-- Opening Marker --

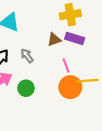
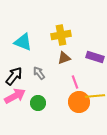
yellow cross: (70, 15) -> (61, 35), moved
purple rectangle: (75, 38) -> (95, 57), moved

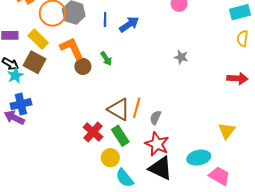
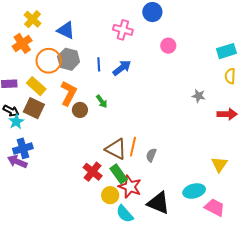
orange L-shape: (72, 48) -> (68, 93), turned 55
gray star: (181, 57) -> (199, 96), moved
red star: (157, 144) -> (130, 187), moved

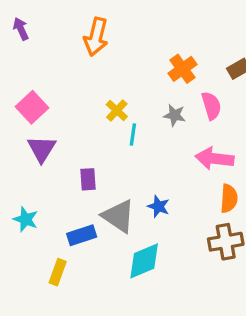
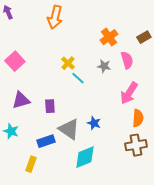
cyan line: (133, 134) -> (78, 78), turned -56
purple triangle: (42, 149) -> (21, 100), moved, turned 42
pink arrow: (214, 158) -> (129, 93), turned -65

-- Closing Marker --
-- Opening Marker --

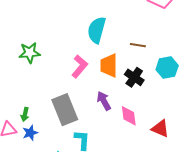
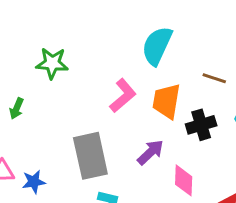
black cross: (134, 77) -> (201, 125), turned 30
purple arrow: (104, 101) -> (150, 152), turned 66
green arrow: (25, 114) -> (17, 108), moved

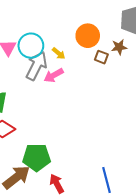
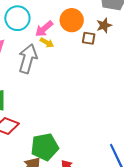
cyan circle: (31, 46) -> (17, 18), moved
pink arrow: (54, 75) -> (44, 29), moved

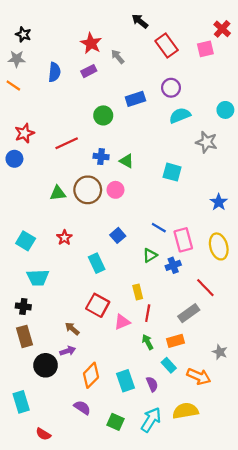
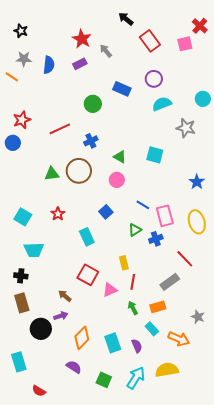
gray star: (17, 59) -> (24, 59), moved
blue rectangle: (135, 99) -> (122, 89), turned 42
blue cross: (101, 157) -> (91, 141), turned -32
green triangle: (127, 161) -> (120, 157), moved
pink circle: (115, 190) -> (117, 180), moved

-- Closing Marker --

EXERCISE PROMPT - In the entries above, which lines run from the one with "orange L-shape: (72, 48)" up to and including the one with "pink arrow: (214, 158)"? Write them out exactly, without the pictures.

ANSWER SPACE -
orange L-shape: (72, 48) -> (68, 93), turned 55
gray star: (181, 57) -> (199, 96), moved
red star: (157, 144) -> (130, 187), moved

cyan line: (133, 134) -> (78, 78), turned -56
purple triangle: (42, 149) -> (21, 100), moved, turned 42
pink arrow: (214, 158) -> (129, 93), turned -65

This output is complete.